▸ **What you have to do**
Every line below is to be given again precisely; images are to be left out.

[Start of section]

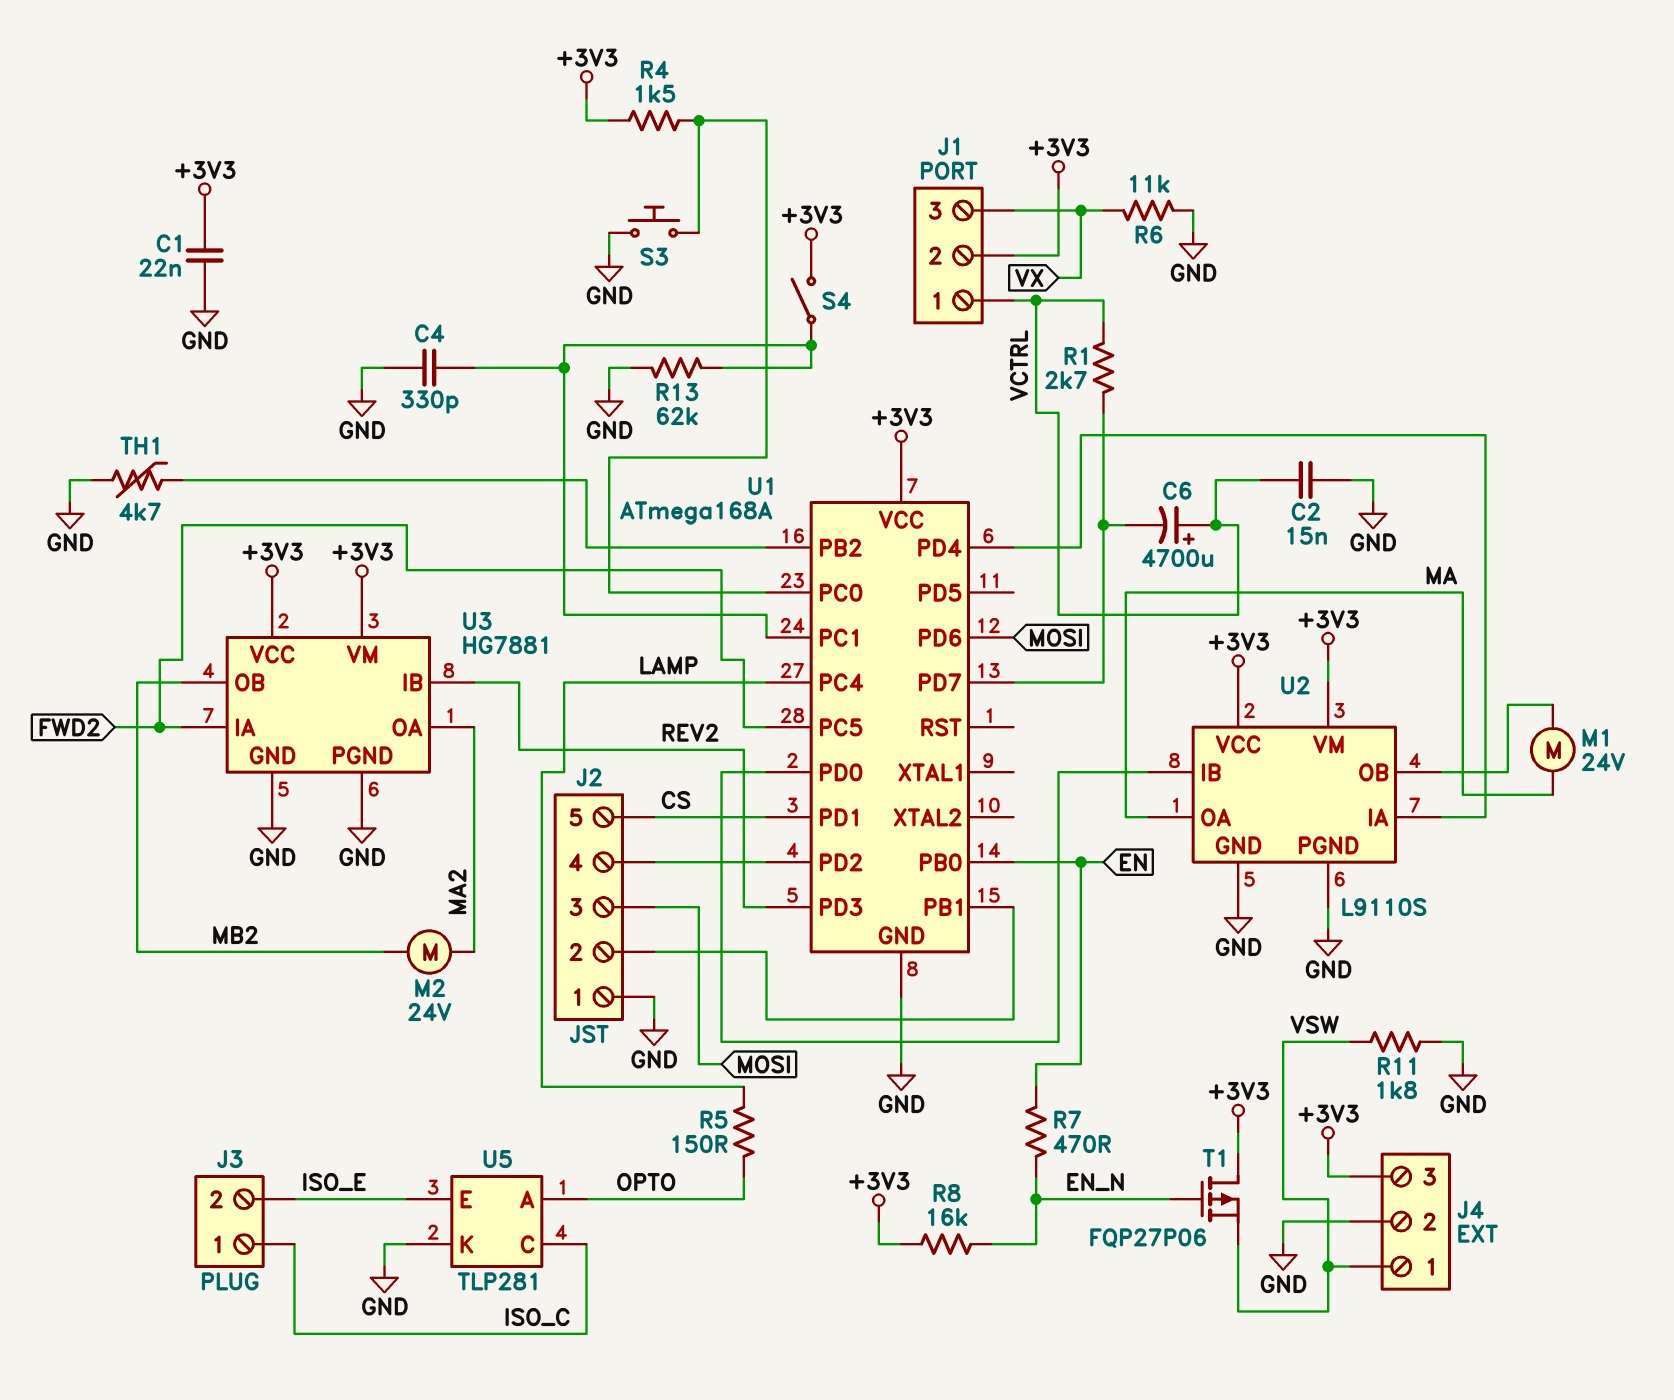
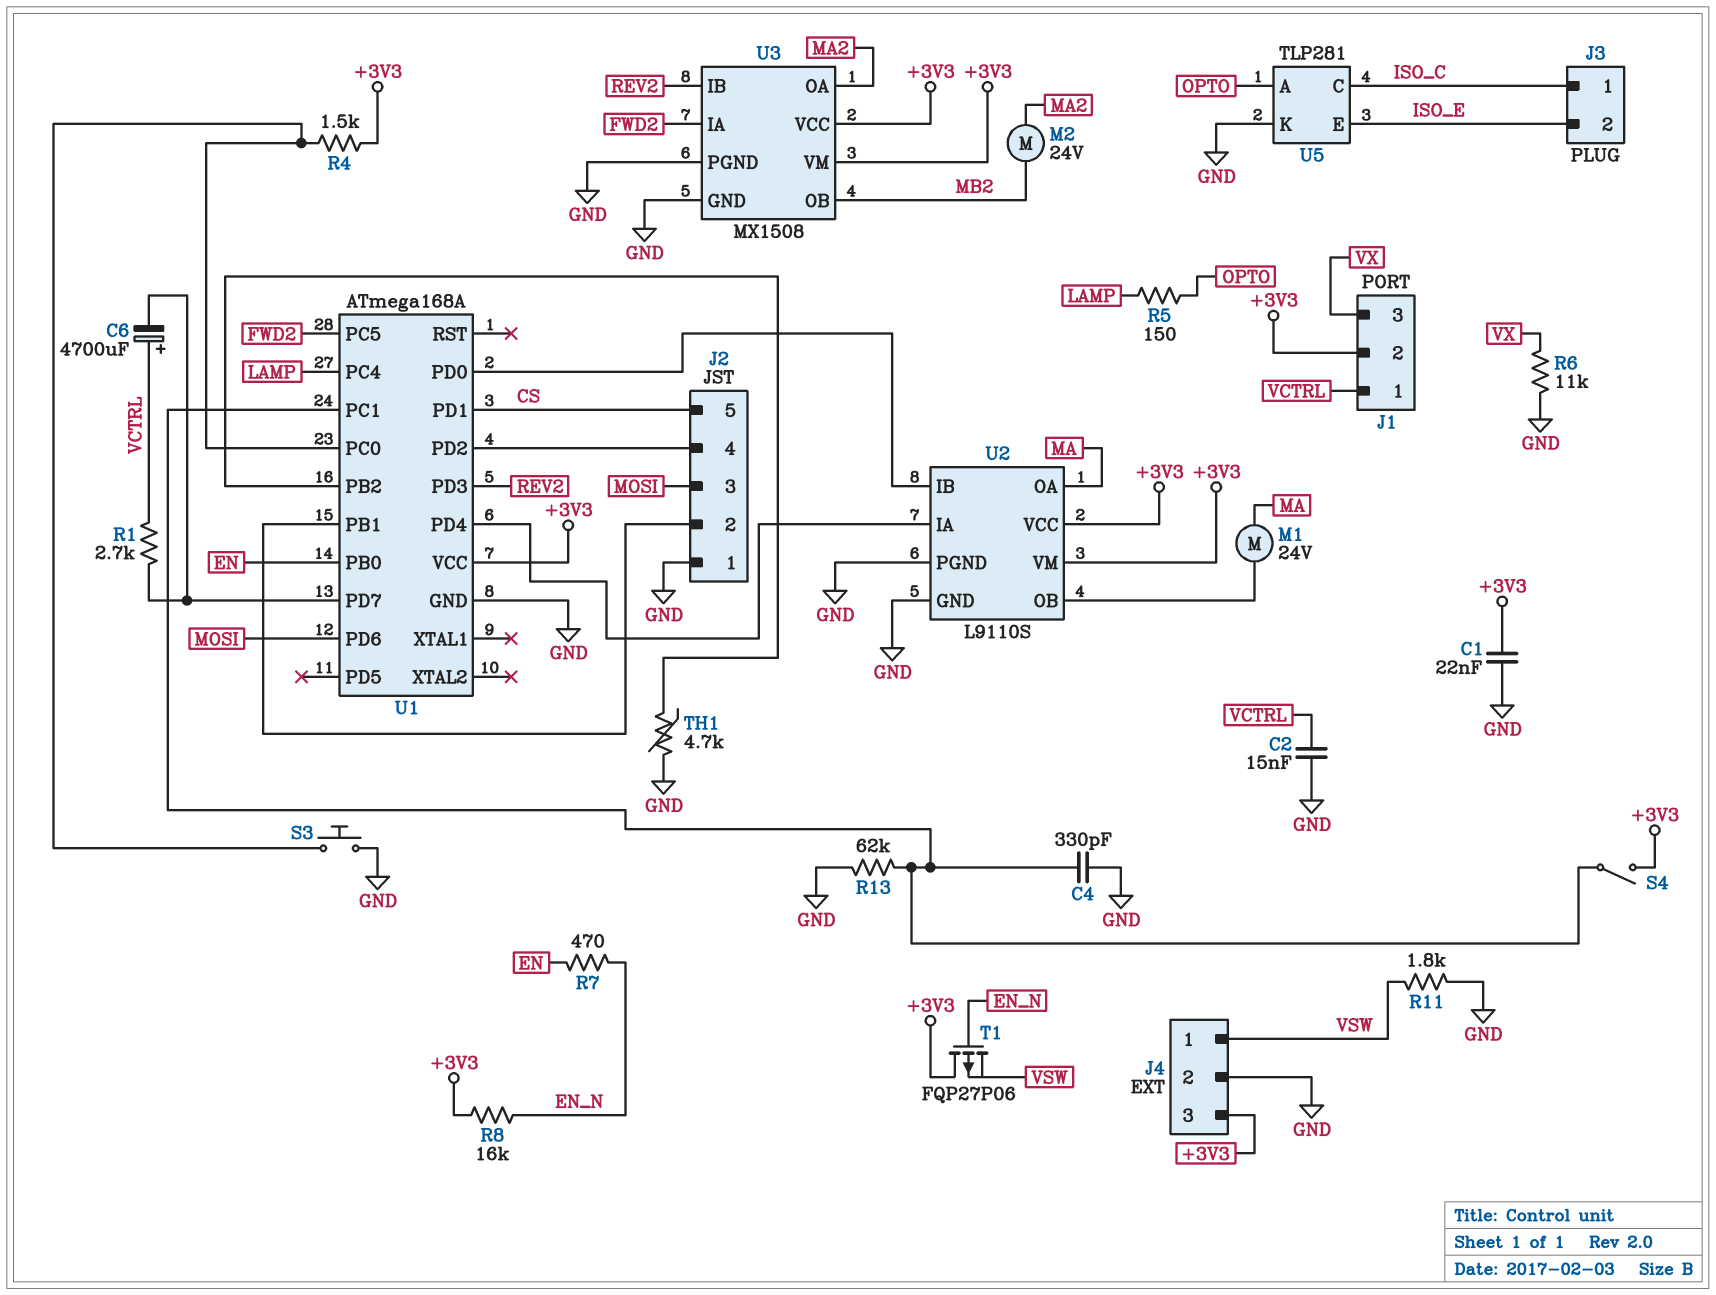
U3: HG7881 -> MX1508

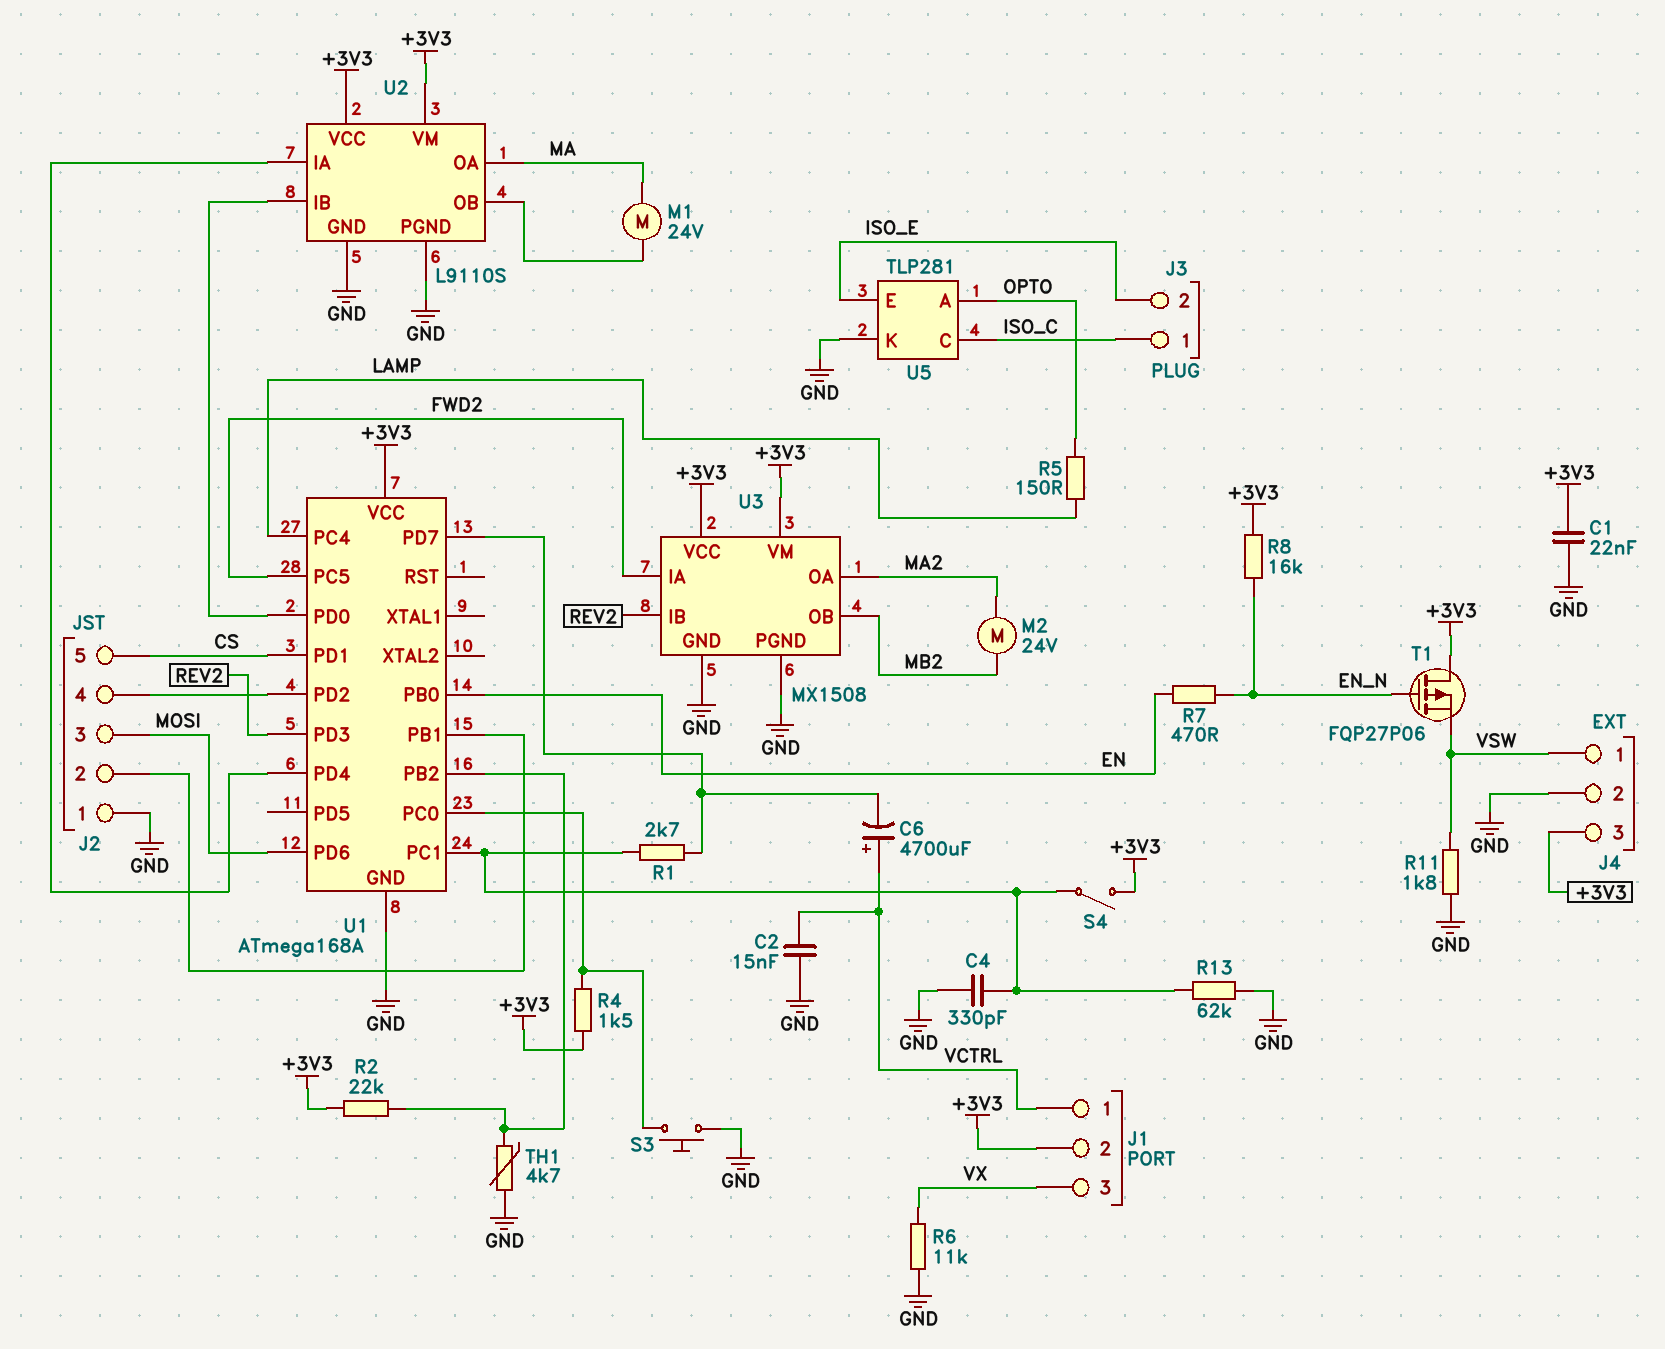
R1: 2.7k (U1/PD7, VCTRL) -> 2.7k (U1/PC1, U1/PD7)
R2: none -> 22k (+3V3, U1/PB2)

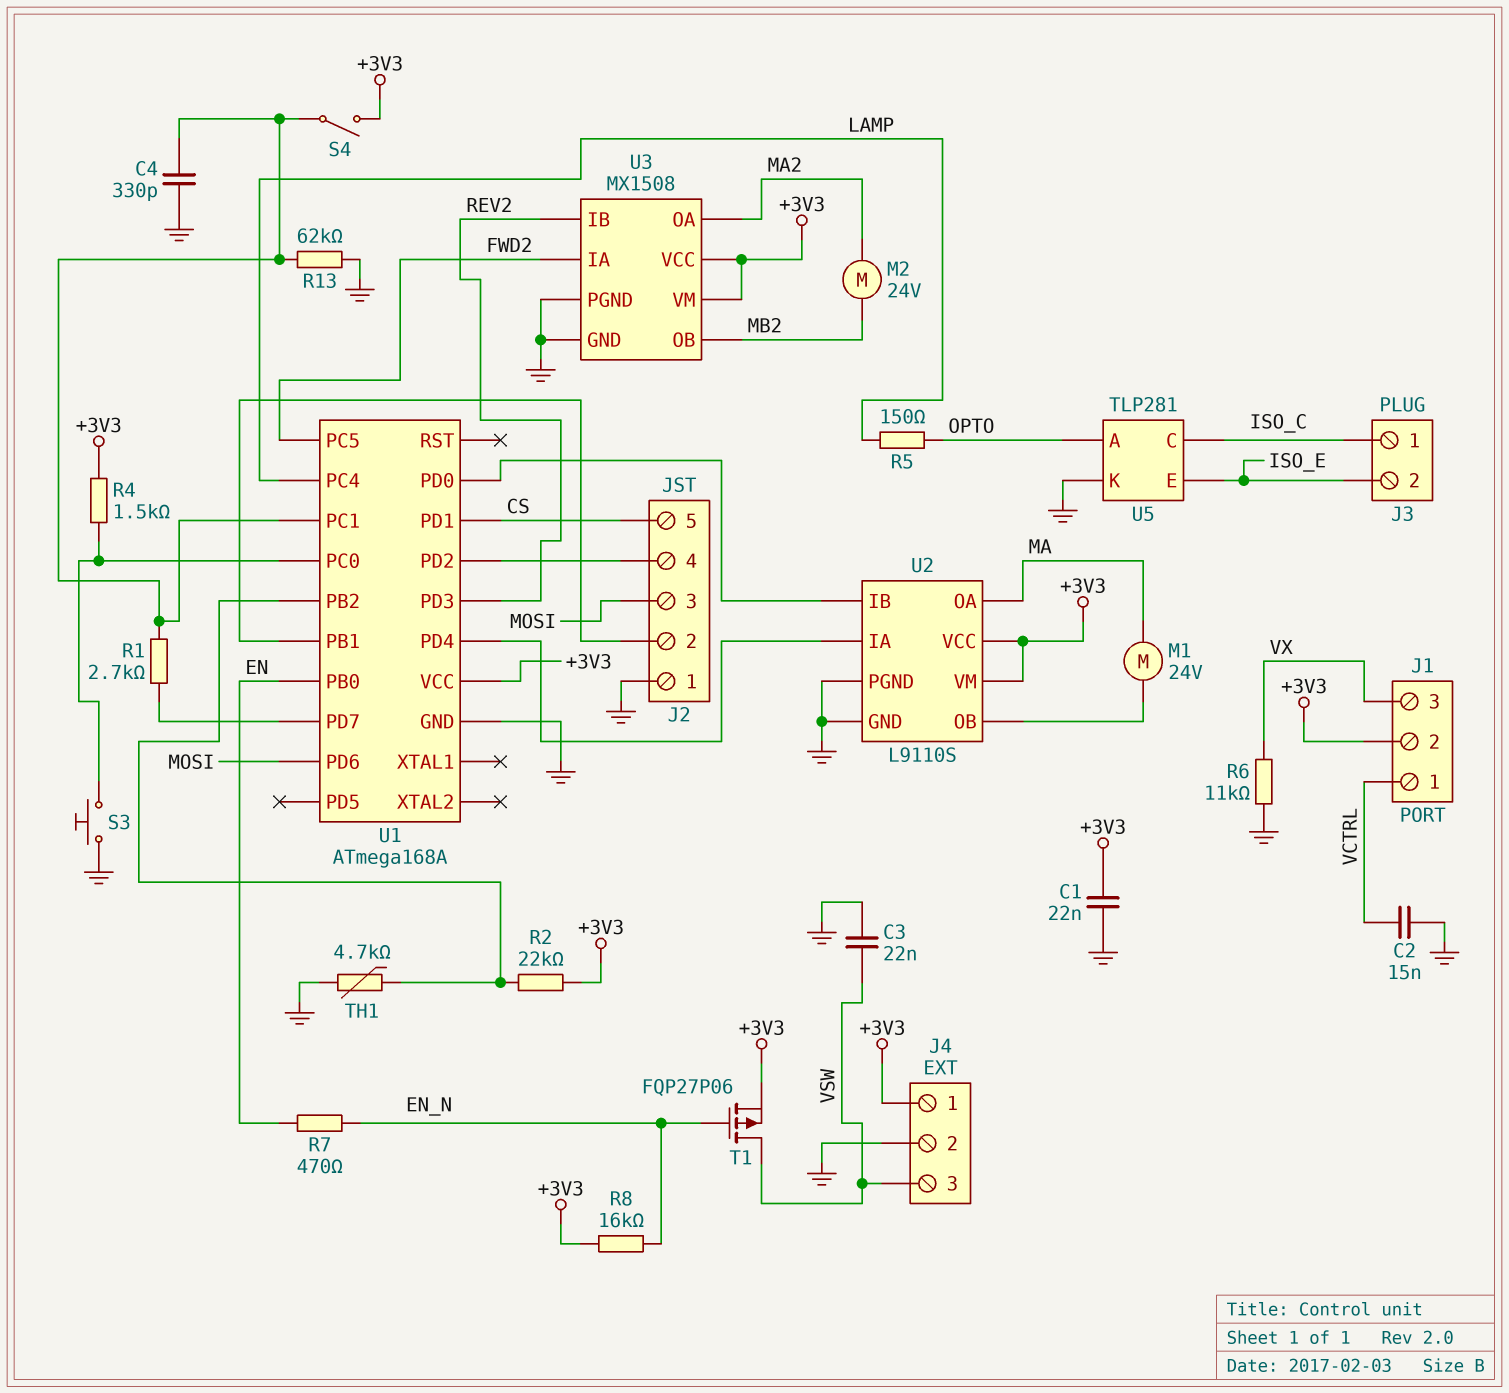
C3: none -> 22nF (GND, VSW)
C6: 4700uF (plus VCTRL, minus U1/PD7) -> none
J4 pin 1: VSW -> +3V3
J4 pin 3: +3V3 -> VSW
R11: 1.8k (GND, VSW) -> none
T1: PMOS FQP27P06 (G EN_N, D +3V3, S VSW) -> PMOS FQP27P06 (G EN_N, D VSW, S +3V3)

[End of section]

▸ **Answer to this problem**
U3: HG7881 -> MX1508

R1: 2.7k (U1/PD7, VCTRL) -> 2.7k (U1/PC1, U1/PD7)
R2: none -> 22k (+3V3, U1/PB2)

C3: none -> 22nF (GND, VSW)
C6: 4700uF (plus VCTRL, minus U1/PD7) -> none
J4 pin 1: VSW -> +3V3
J4 pin 3: +3V3 -> VSW
R11: 1.8k (GND, VSW) -> none
T1: PMOS FQP27P06 (G EN_N, D +3V3, S VSW) -> PMOS FQP27P06 (G EN_N, D VSW, S +3V3)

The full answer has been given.